__Material provided__.
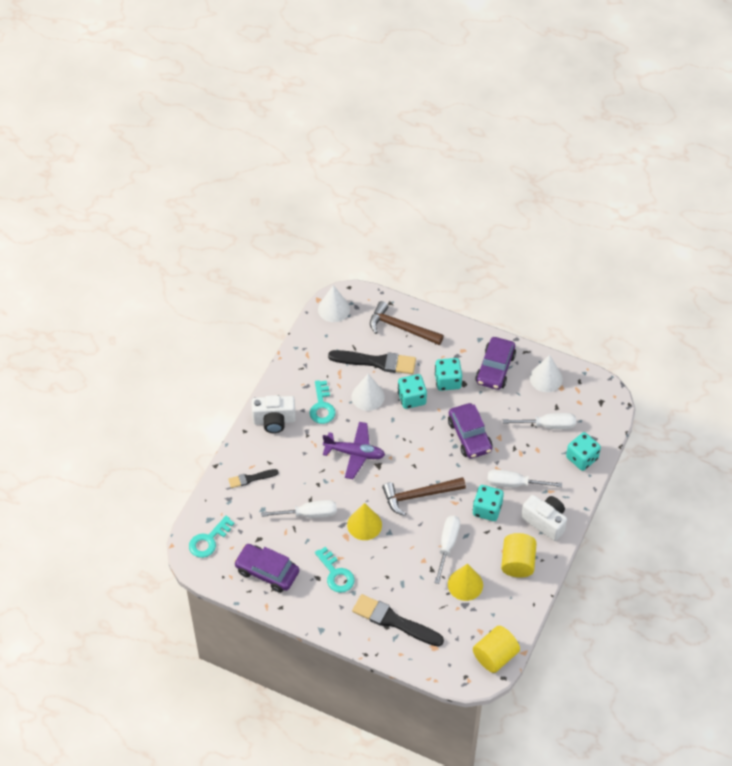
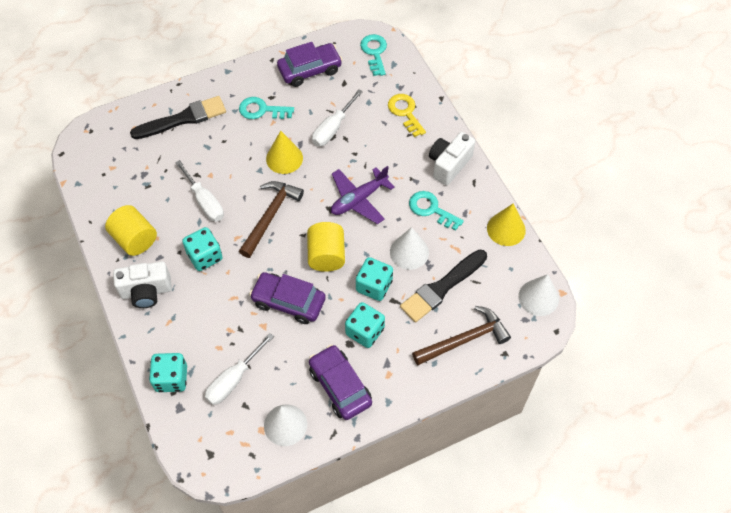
camera: 130 degrees right, 5 degrees up
black brush [229,469,279,488] -> yellow key [388,94,426,137]
yellow cone [448,564,483,601] -> yellow cone moved to [487,204,526,246]
yellow cylinder [473,626,520,673] -> yellow cylinder moved to [307,222,345,272]
white screwdriver [487,469,562,488] -> none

__Task to carry out__.
Would you write out every record word for word, leaving no picture in?

__Response to the task__.
camera: 130 degrees right, 5 degrees up
black brush [229,469,279,488] -> yellow key [388,94,426,137]
yellow cone [448,564,483,601] -> yellow cone moved to [487,204,526,246]
yellow cylinder [473,626,520,673] -> yellow cylinder moved to [307,222,345,272]
white screwdriver [487,469,562,488] -> none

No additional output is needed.